(Data shown begins)

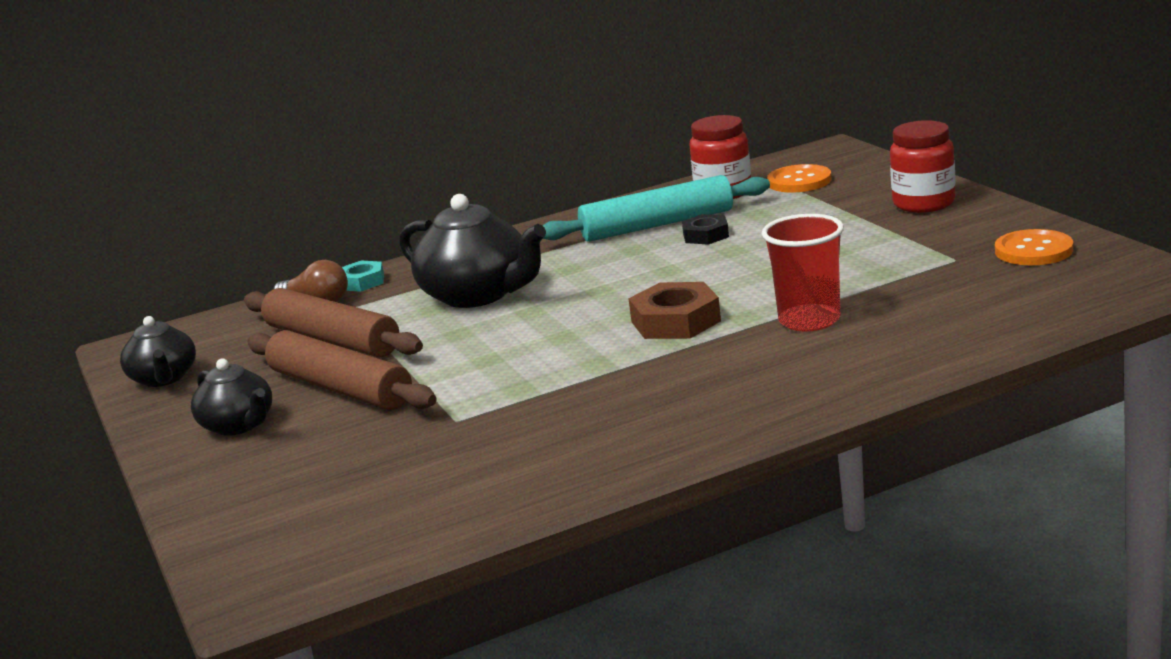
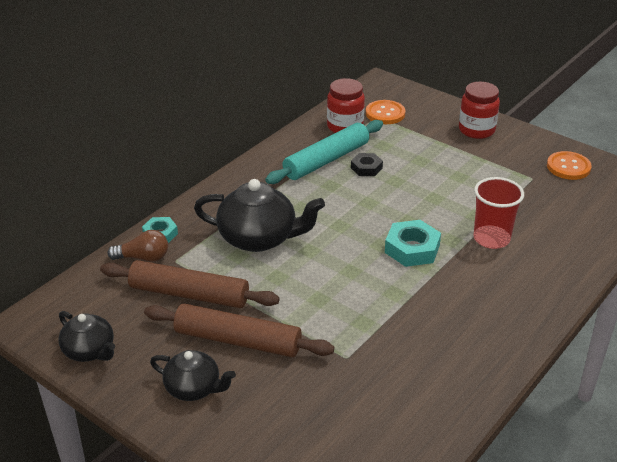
camera: 30 degrees left, 15 degrees up
(675, 321) = (412, 249): brown nut -> turquoise nut

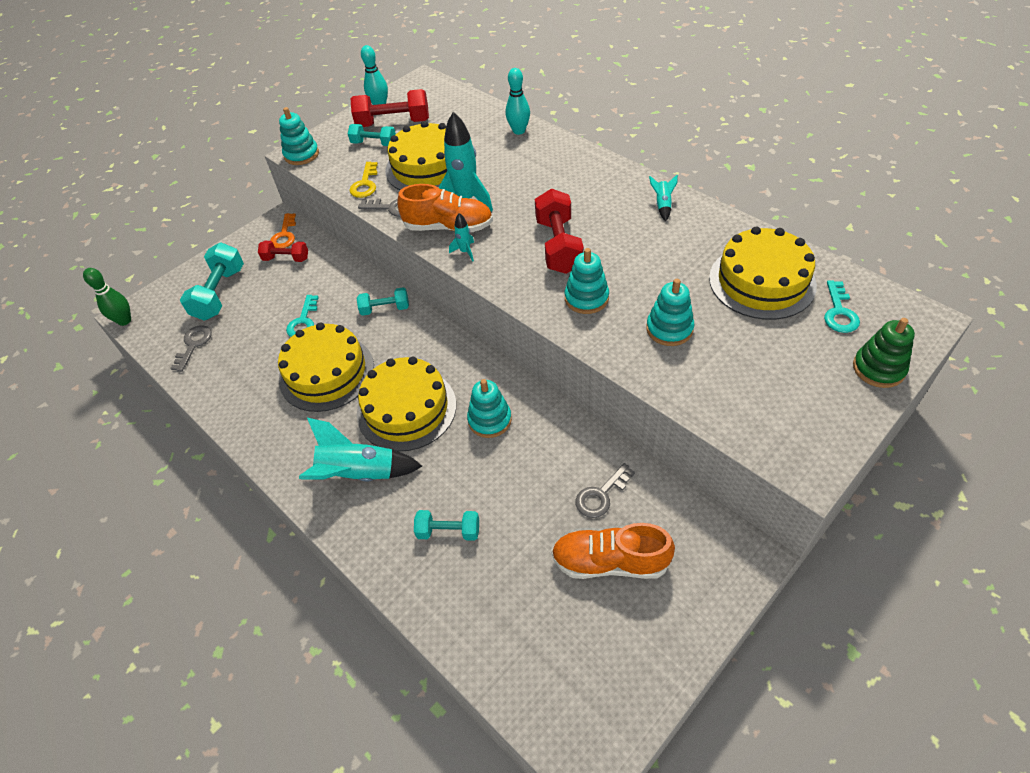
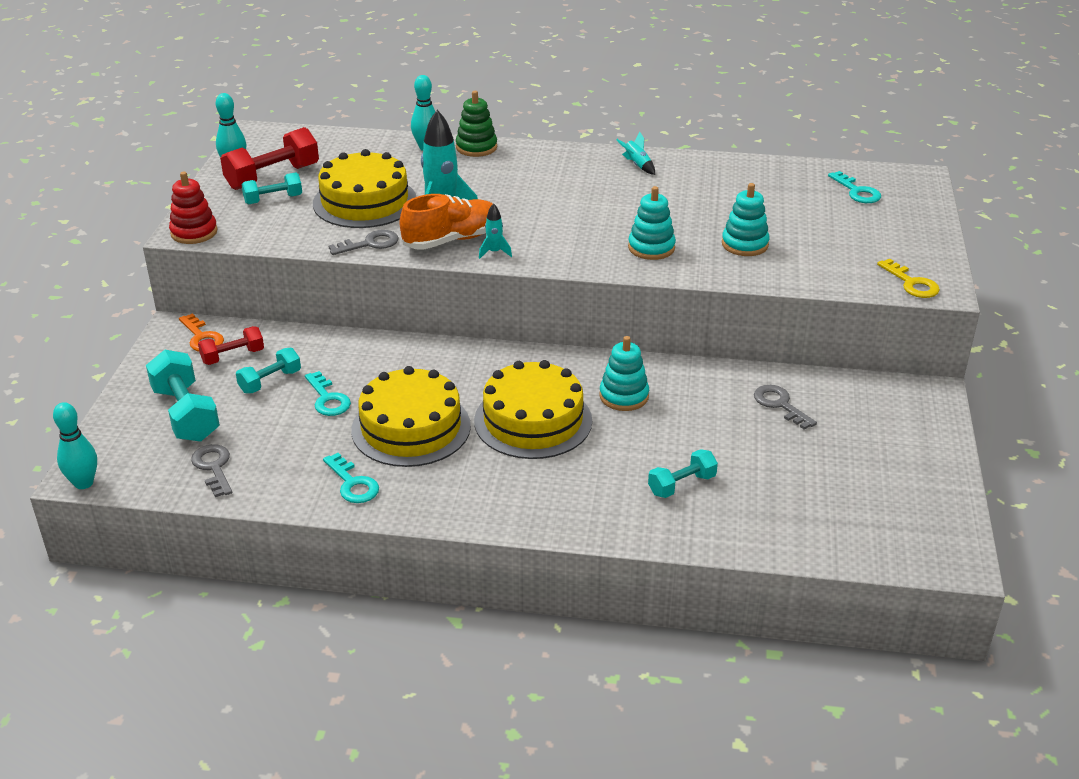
camera: 40 degrees left, 15 degrees down
(124, 321) = (83, 483): green bowling pin -> turquoise bowling pin
(250, 402) = (352, 483): none -> turquoise key
(301, 155) = (194, 232): turquoise stacking toy -> red stacking toy
(359, 474) = (546, 485): turquoise rocket -> none
(365, 184) = (310, 234): yellow key -> yellow key (911, 283)
(385, 309) = (410, 356): turquoise dumbbell -> turquoise dumbbell (270, 381)
(558, 246) = (579, 220): red dumbbell -> none
(601, 495) = (780, 405): grey key -> grey key turned 135 degrees clockwise
(610, 562) = (835, 442): orange shoe -> none
(762, 281) = (779, 191): yellow cake -> none
(878, 368) = (920, 215): green stacking toy -> green stacking toy (476, 147)

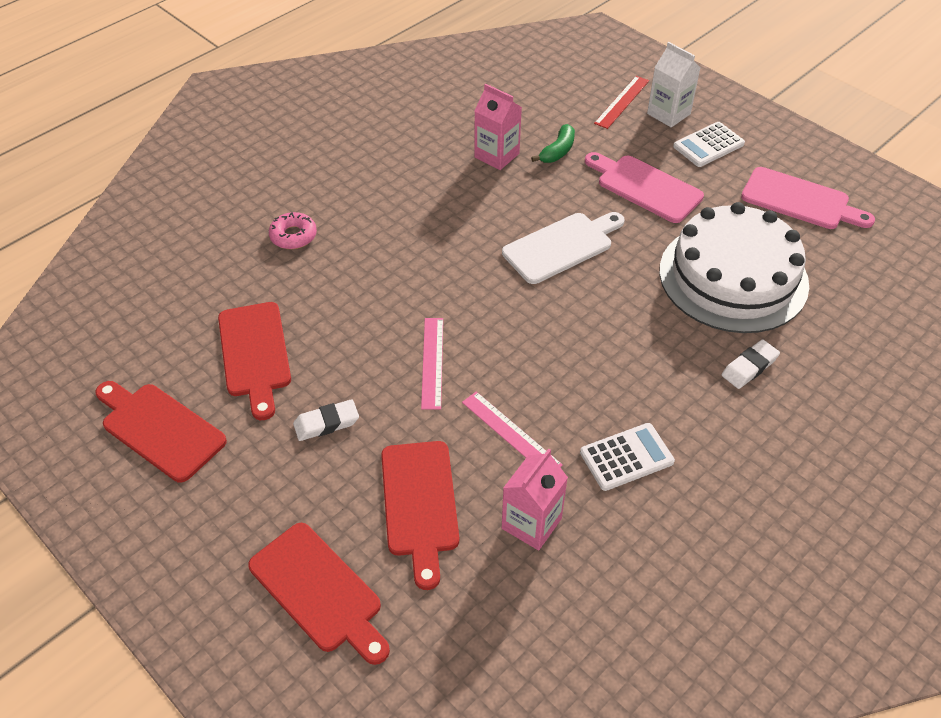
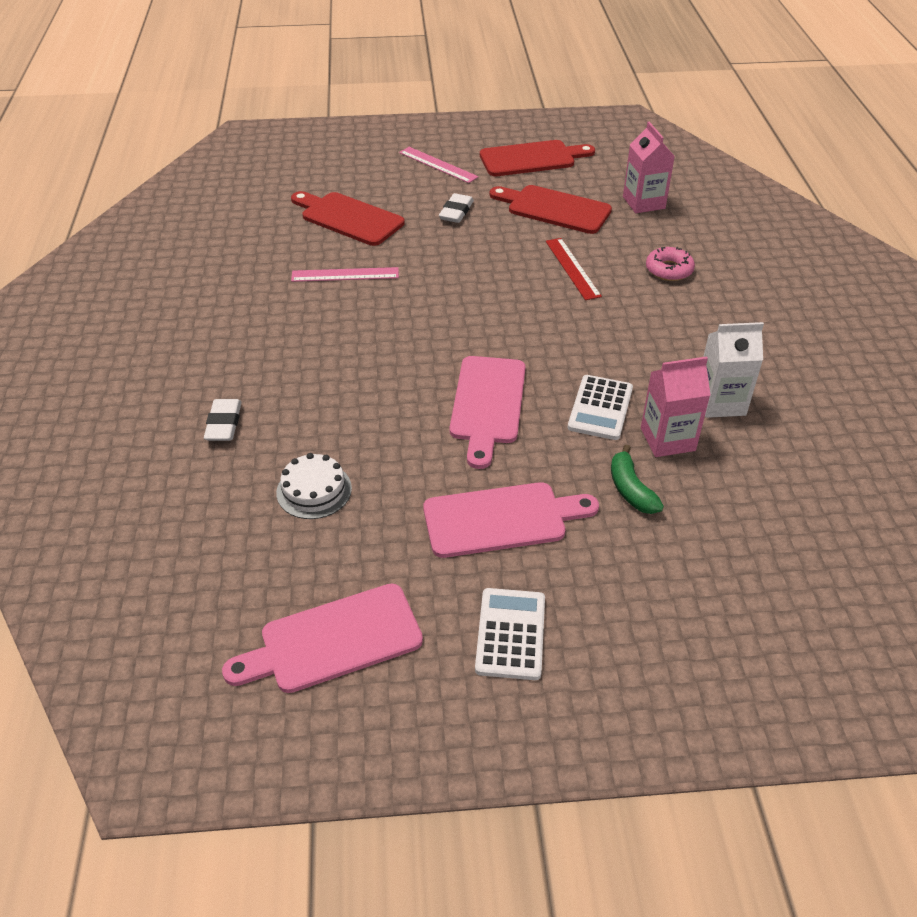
camera: 130 degrees right, 5 degrees down
(319, 591) = (346, 167): red cutting board -> none
(432, 362) = (450, 273): pink ruler -> pink ruler (438, 165)
(531, 523) = (274, 248): pink carton -> pink carton (643, 203)
(561, 246) = (487, 404): white cutting board -> pink cutting board
(622, 102) = (675, 613): red ruler -> red ruler (572, 268)
(626, 457) = (255, 311): white calculator -> white calculator (600, 408)
(668, 114) = (608, 643): white carton -> white carton (720, 402)
(733, 277) = (314, 490): white cake -> white cake, size x0.41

(Data shown ends)

▶ Try it:
Print exactly, and print only, the lines from the line with "(365, 184) = (310, 234): yellow" through the last line of the entries, both ends included. No pictures belong in the result.

▶ Solution to this task:
(365, 184) = (310, 234): yellow key -> yellow key (911, 283)
(385, 309) = (410, 356): turquoise dumbbell -> turquoise dumbbell (270, 381)
(558, 246) = (579, 220): red dumbbell -> none
(601, 495) = (780, 405): grey key -> grey key turned 135 degrees clockwise
(610, 562) = (835, 442): orange shoe -> none
(762, 281) = (779, 191): yellow cake -> none
(878, 368) = (920, 215): green stacking toy -> green stacking toy (476, 147)

camera: 130 degrees right, 5 degrees down
(319, 591) = (346, 167): red cutting board -> none
(432, 362) = (450, 273): pink ruler -> pink ruler (438, 165)
(531, 523) = (274, 248): pink carton -> pink carton (643, 203)
(561, 246) = (487, 404): white cutting board -> pink cutting board
(622, 102) = (675, 613): red ruler -> red ruler (572, 268)
(626, 457) = (255, 311): white calculator -> white calculator (600, 408)
(668, 114) = (608, 643): white carton -> white carton (720, 402)
(733, 277) = (314, 490): white cake -> white cake, size x0.41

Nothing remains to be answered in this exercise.